→ The task: Return only that part of the material below which starts with the line containing "(130, 712) = (61, 171): brown camera -> none" and goes on through the line containing "(465, 608) = (242, 242): none", restated exactly.

→ Information shown:
______

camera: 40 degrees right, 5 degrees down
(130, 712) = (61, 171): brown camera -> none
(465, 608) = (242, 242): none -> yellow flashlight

______

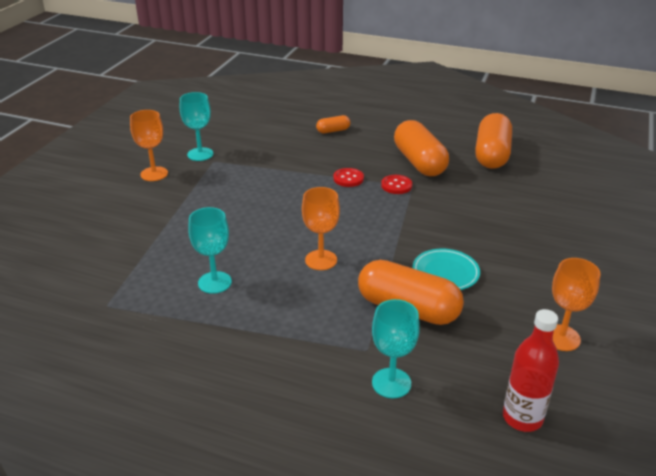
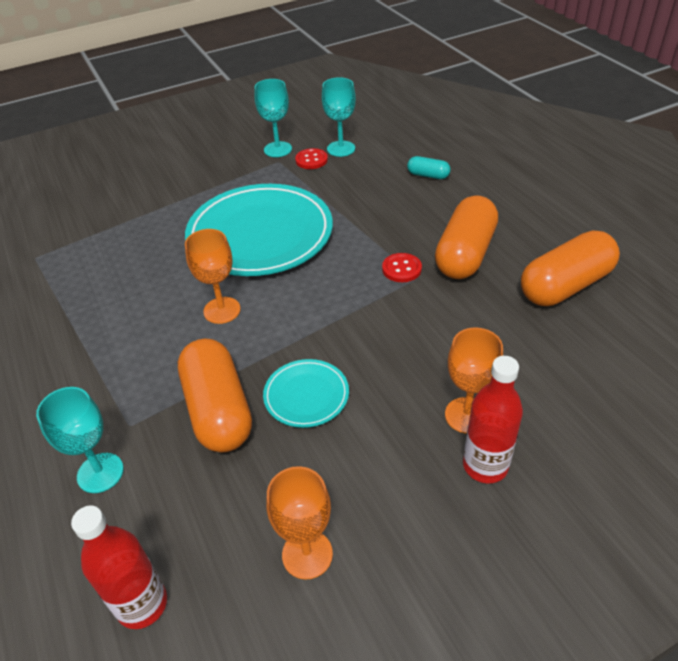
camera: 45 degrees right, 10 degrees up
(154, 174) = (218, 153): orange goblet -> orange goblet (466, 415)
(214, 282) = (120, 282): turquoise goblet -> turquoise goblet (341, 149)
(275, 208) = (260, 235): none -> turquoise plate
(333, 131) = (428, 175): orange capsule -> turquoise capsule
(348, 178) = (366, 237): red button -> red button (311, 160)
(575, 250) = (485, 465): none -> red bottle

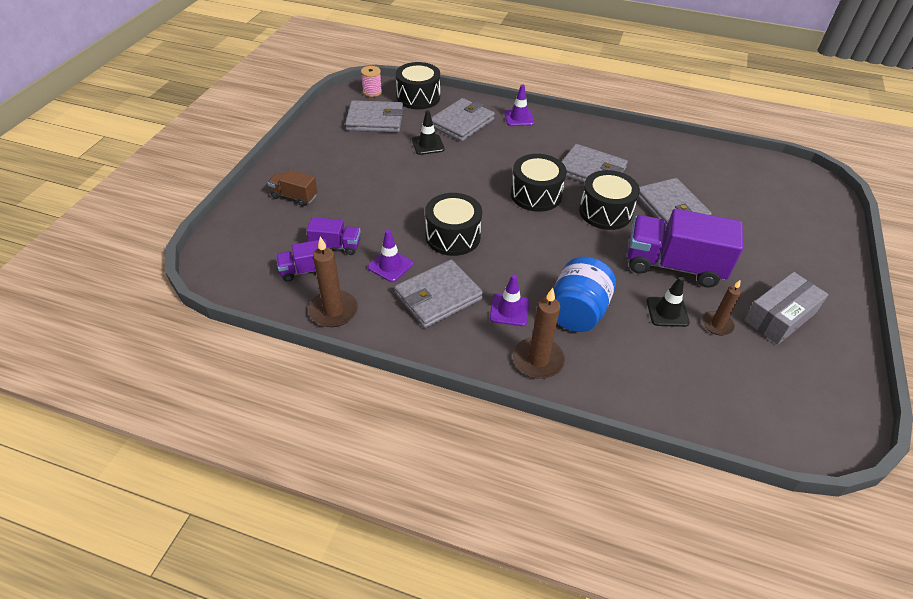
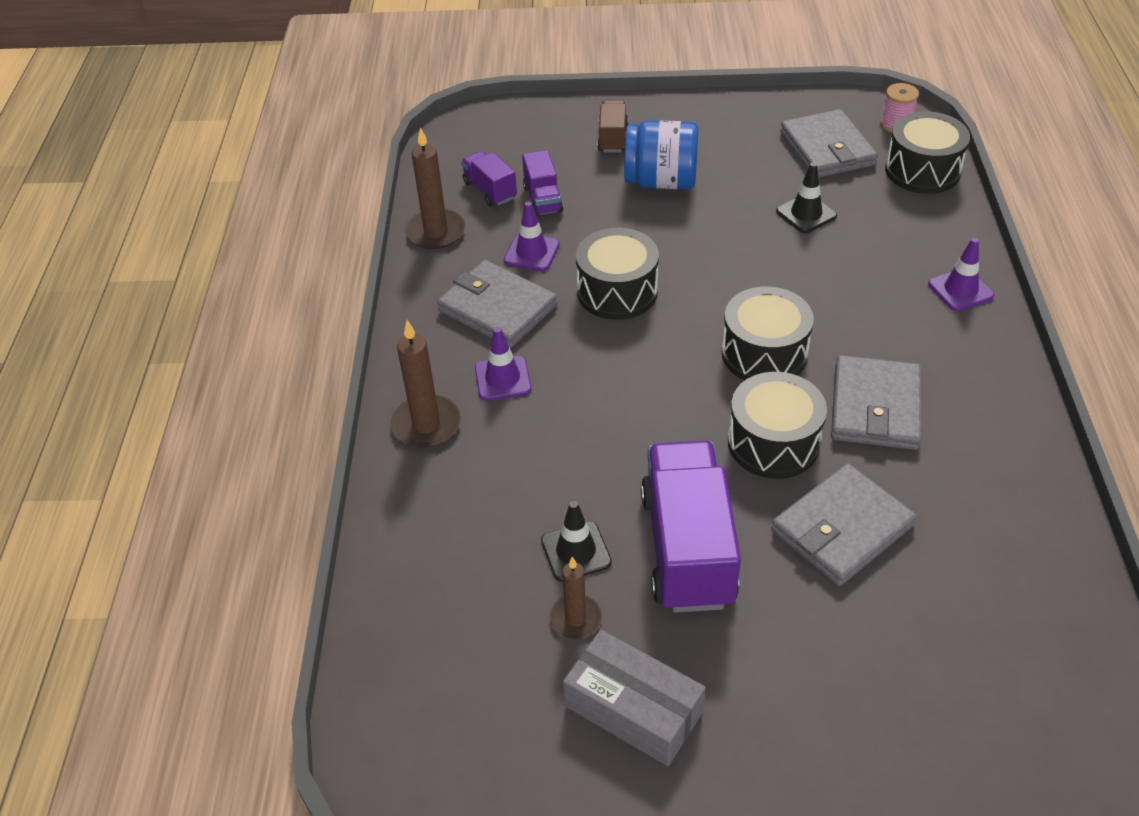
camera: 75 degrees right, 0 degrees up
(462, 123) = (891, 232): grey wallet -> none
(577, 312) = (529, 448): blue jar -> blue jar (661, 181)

______

→ Exercise result:
(130, 712) = (61, 171): brown camera -> none
(465, 608) = (242, 242): none -> yellow flashlight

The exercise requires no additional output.